TASK GOAL. Every line below that holds "none" must be copied.

Data items
══════

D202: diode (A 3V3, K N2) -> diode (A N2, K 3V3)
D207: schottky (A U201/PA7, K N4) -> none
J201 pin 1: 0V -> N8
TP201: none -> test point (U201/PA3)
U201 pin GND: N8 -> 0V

══════

WORKED SOLUTION.
D207: schottky (A U201/PA7, K N4) -> none
TP201: none -> test point (U201/PA3)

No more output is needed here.